* _WORK INSTRUCTION_
Repeat the records word for word, excluding any picture.

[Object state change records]
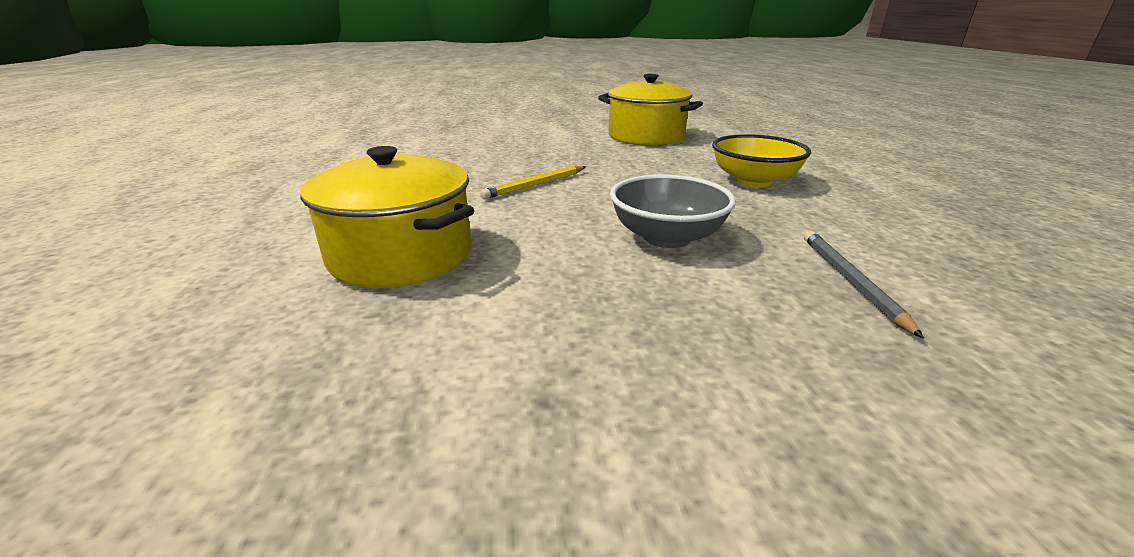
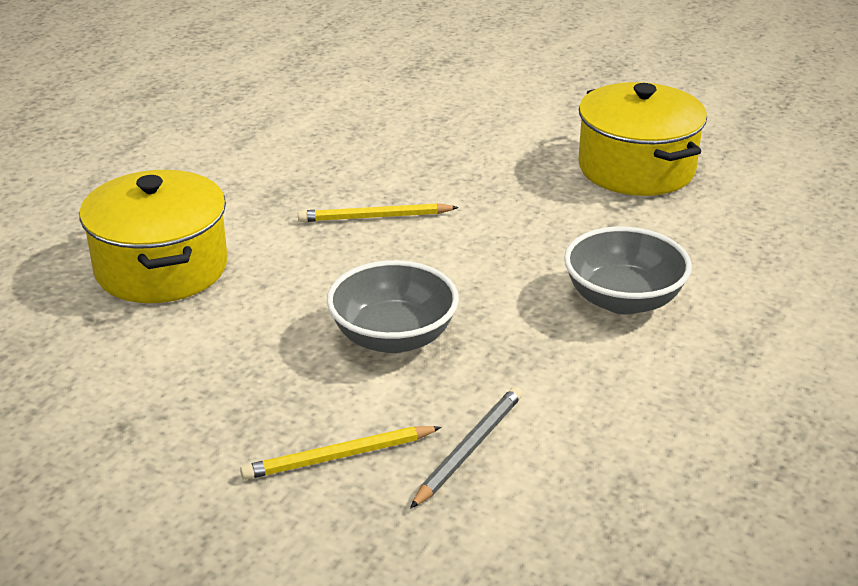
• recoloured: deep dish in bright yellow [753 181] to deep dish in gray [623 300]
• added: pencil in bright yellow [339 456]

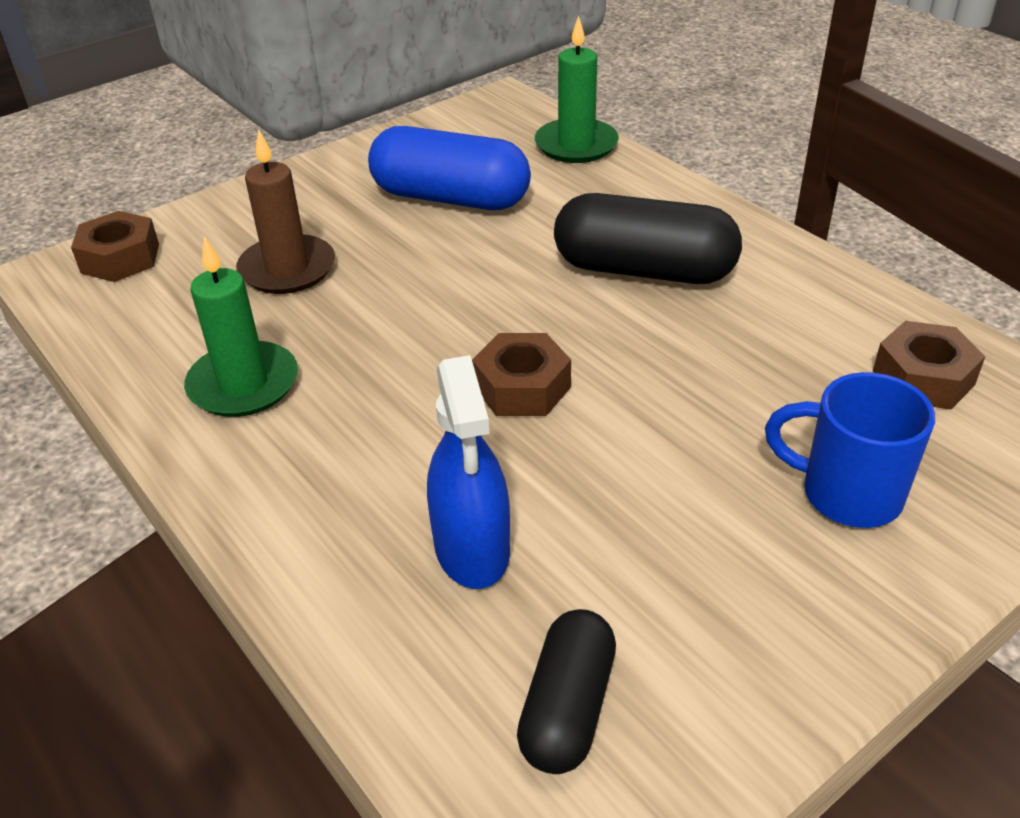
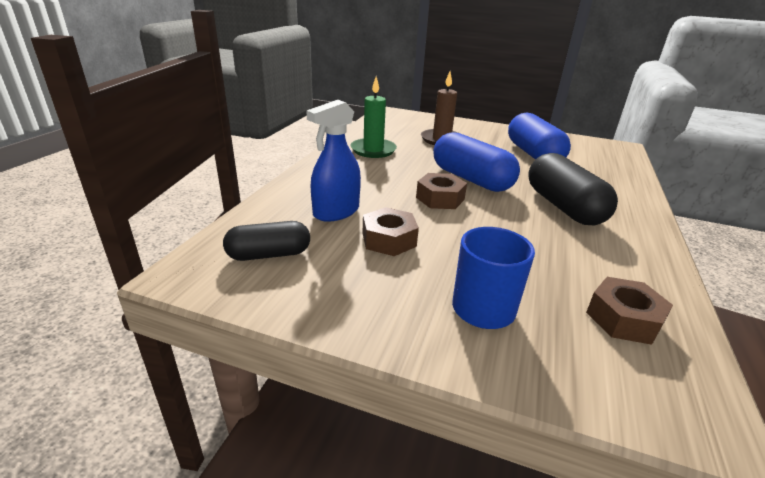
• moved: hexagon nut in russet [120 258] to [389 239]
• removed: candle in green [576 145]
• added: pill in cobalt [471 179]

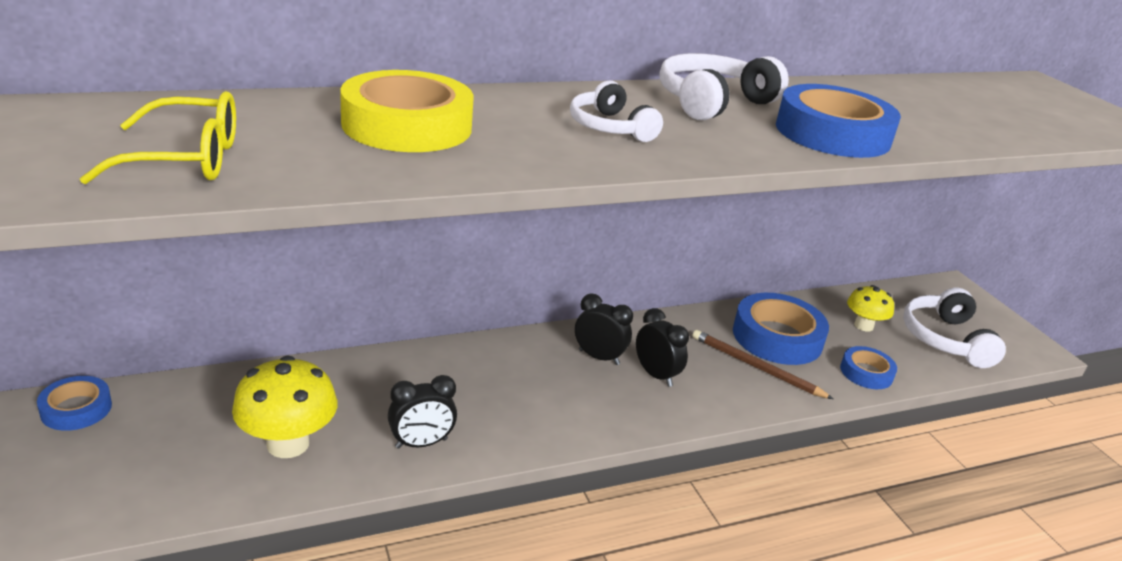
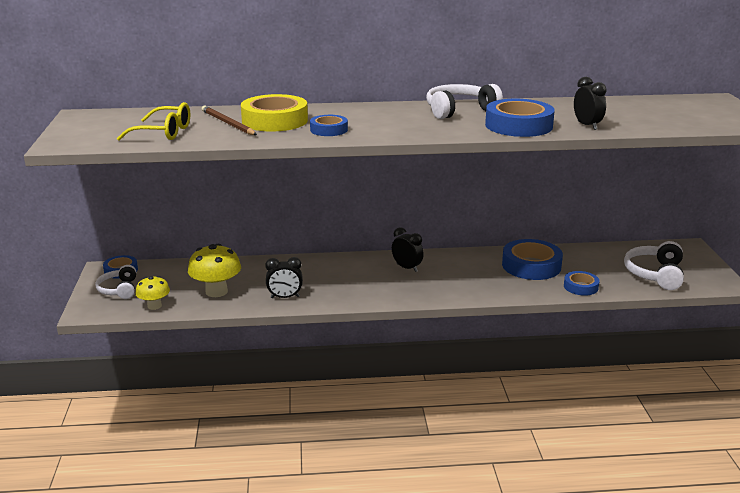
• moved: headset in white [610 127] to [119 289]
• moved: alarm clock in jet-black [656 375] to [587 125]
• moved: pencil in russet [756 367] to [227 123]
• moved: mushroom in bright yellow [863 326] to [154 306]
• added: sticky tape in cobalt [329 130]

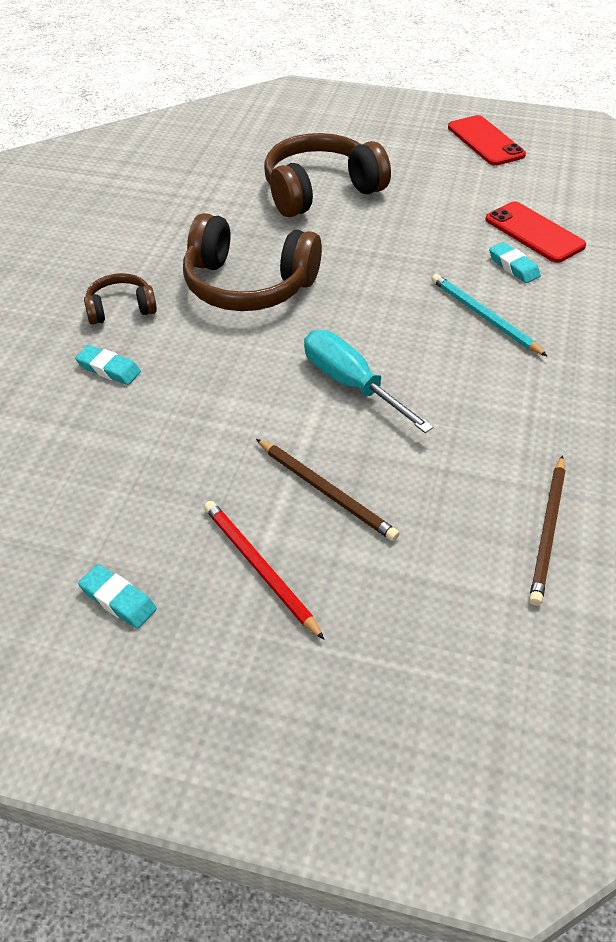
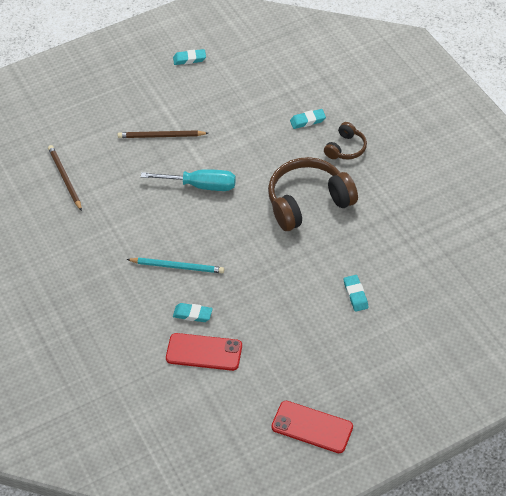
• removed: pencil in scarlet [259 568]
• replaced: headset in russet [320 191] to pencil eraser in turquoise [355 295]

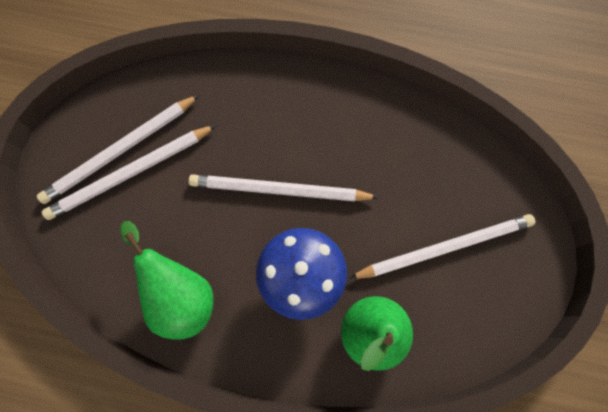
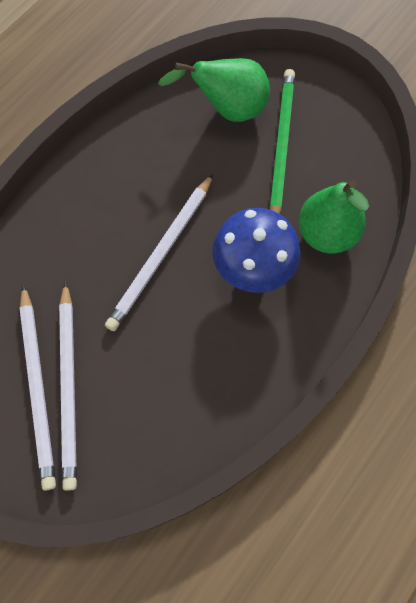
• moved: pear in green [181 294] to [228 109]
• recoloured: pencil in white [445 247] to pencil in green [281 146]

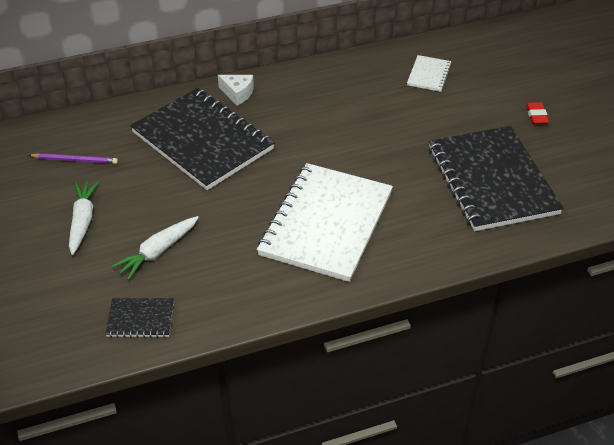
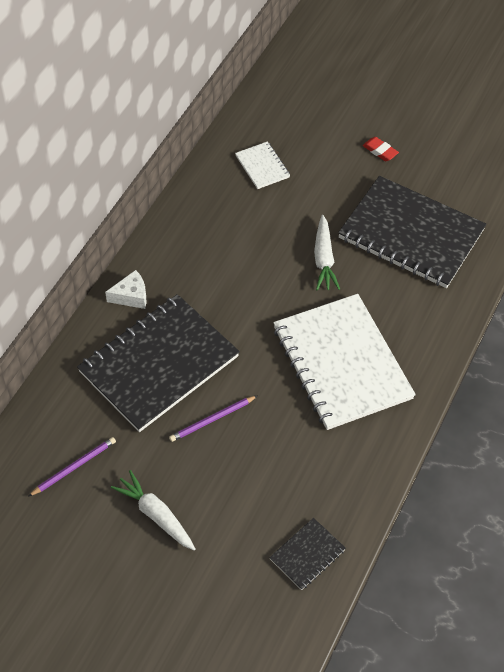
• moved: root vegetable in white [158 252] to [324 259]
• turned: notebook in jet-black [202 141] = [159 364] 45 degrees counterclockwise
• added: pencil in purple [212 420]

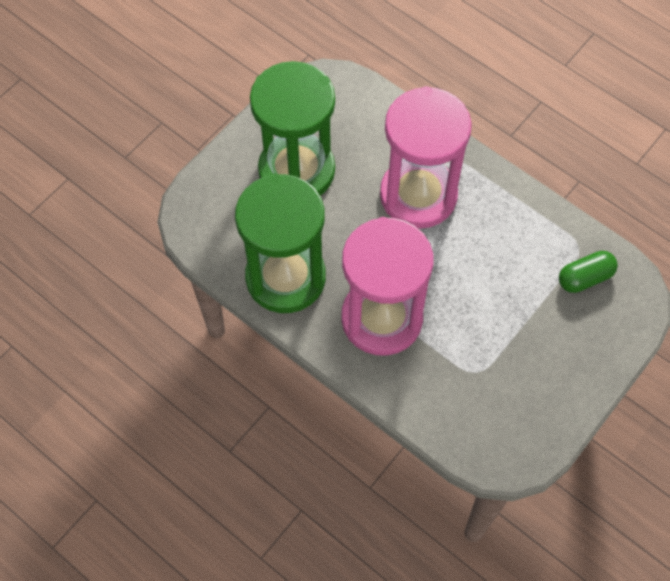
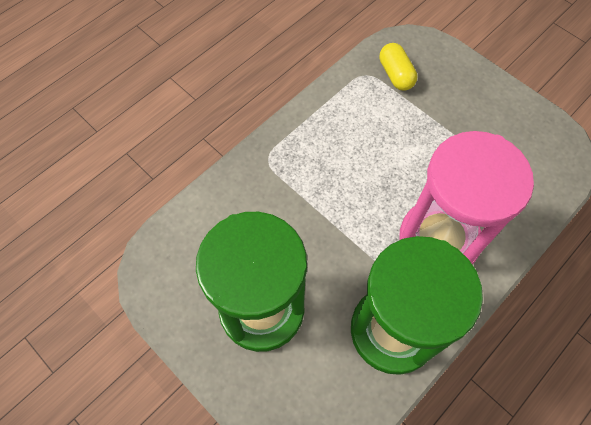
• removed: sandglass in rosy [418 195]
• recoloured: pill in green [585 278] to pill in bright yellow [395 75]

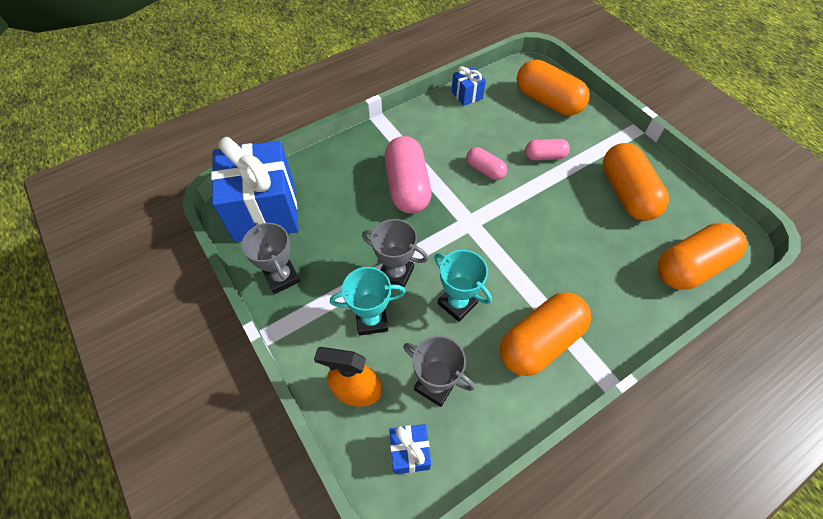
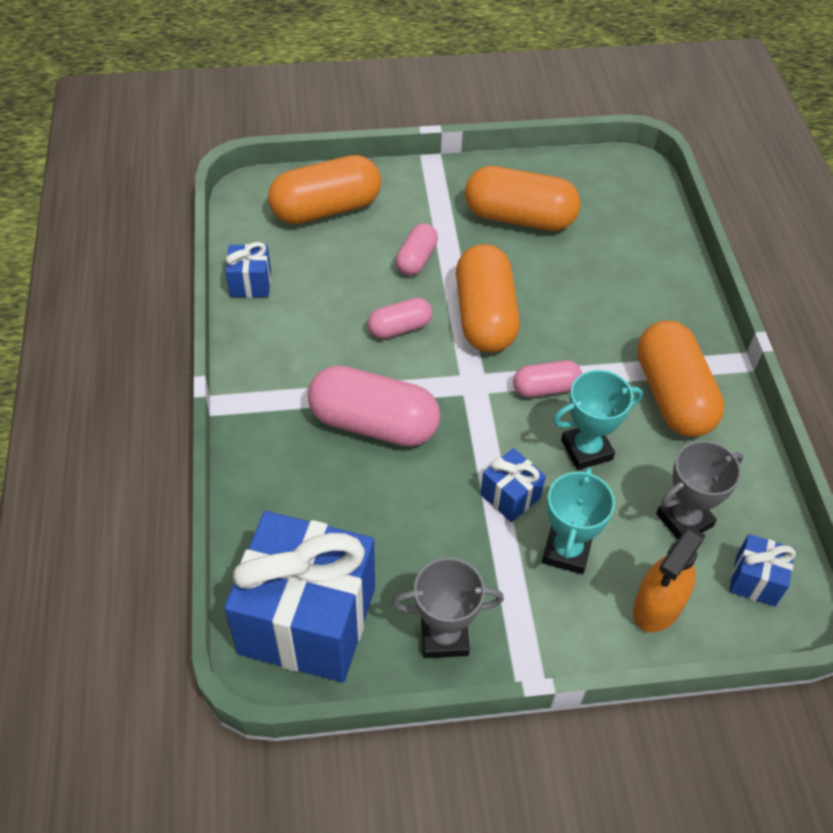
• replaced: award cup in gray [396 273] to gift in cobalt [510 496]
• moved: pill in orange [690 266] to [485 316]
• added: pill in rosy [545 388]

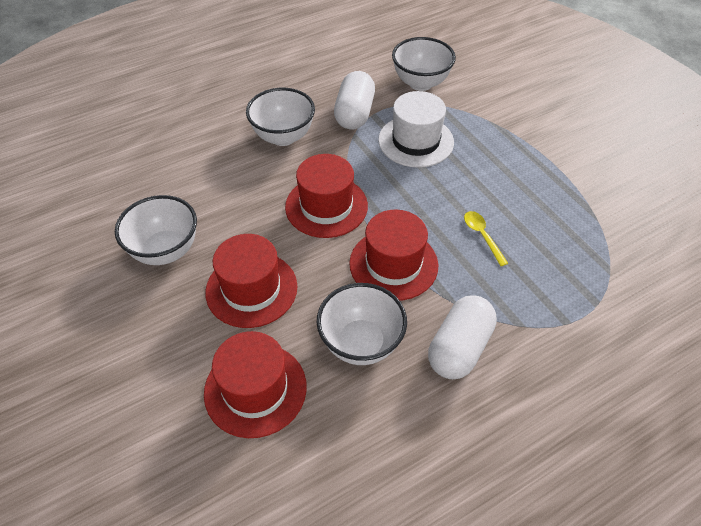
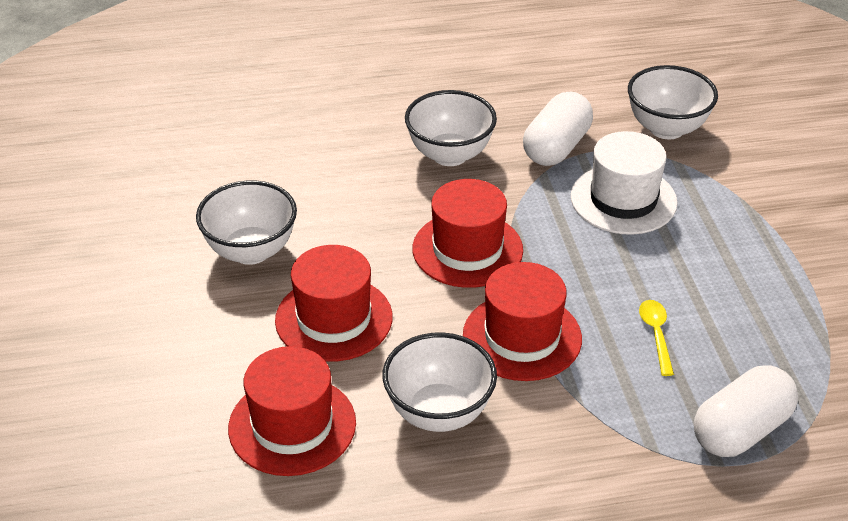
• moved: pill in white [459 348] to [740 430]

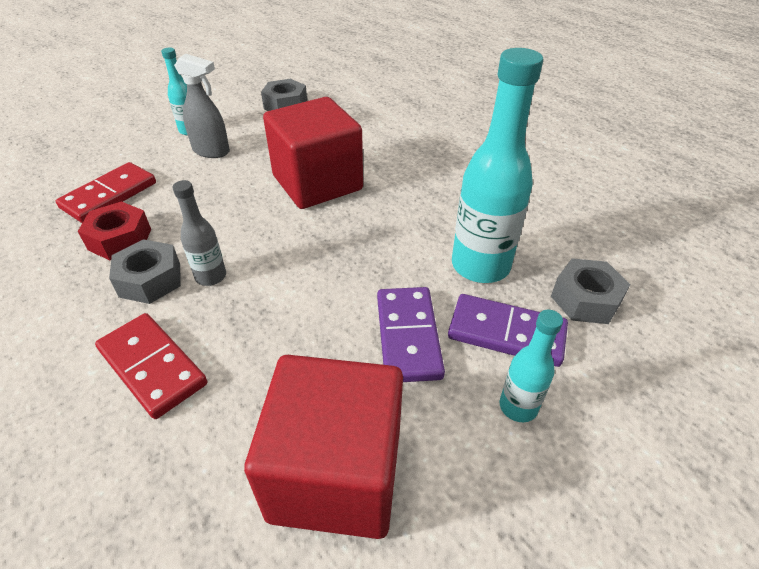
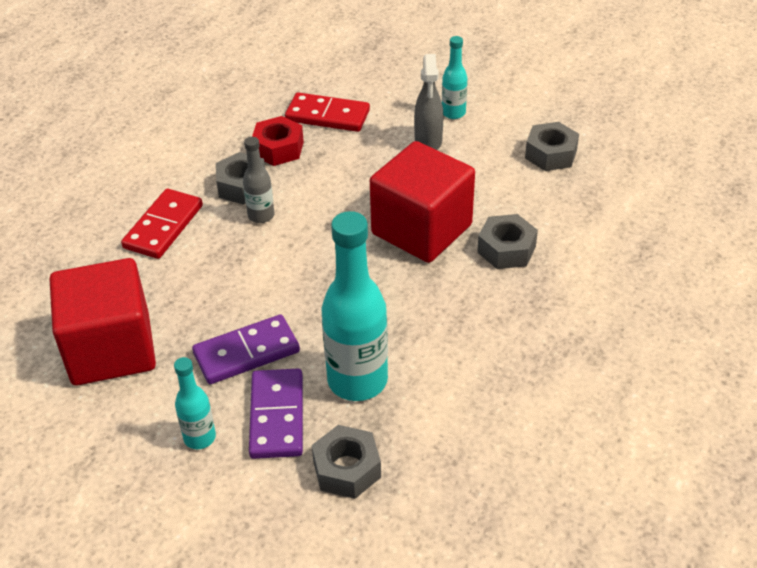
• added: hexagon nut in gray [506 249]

* _ANSWER_
• recoloured: deep dish in bright yellow [753 181] to deep dish in gray [623 300]
• added: pencil in bright yellow [339 456]

• moved: hexagon nut in russet [120 258] to [389 239]
• removed: candle in green [576 145]
• added: pill in cobalt [471 179]

• moved: headset in white [610 127] to [119 289]
• moved: alarm clock in jet-black [656 375] to [587 125]
• moved: pencil in russet [756 367] to [227 123]
• moved: mushroom in bright yellow [863 326] to [154 306]
• added: sticky tape in cobalt [329 130]

• removed: pencil in scarlet [259 568]
• replaced: headset in russet [320 191] to pencil eraser in turquoise [355 295]

• moved: pear in green [181 294] to [228 109]
• recoloured: pencil in white [445 247] to pencil in green [281 146]

• moved: root vegetable in white [158 252] to [324 259]
• turned: notebook in jet-black [202 141] = [159 364] 45 degrees counterclockwise
• added: pencil in purple [212 420]

• removed: sandglass in rosy [418 195]
• recoloured: pill in green [585 278] to pill in bright yellow [395 75]

• replaced: award cup in gray [396 273] to gift in cobalt [510 496]
• moved: pill in orange [690 266] to [485 316]
• added: pill in rosy [545 388]

• moved: pill in white [459 348] to [740 430]

• added: hexagon nut in gray [506 249]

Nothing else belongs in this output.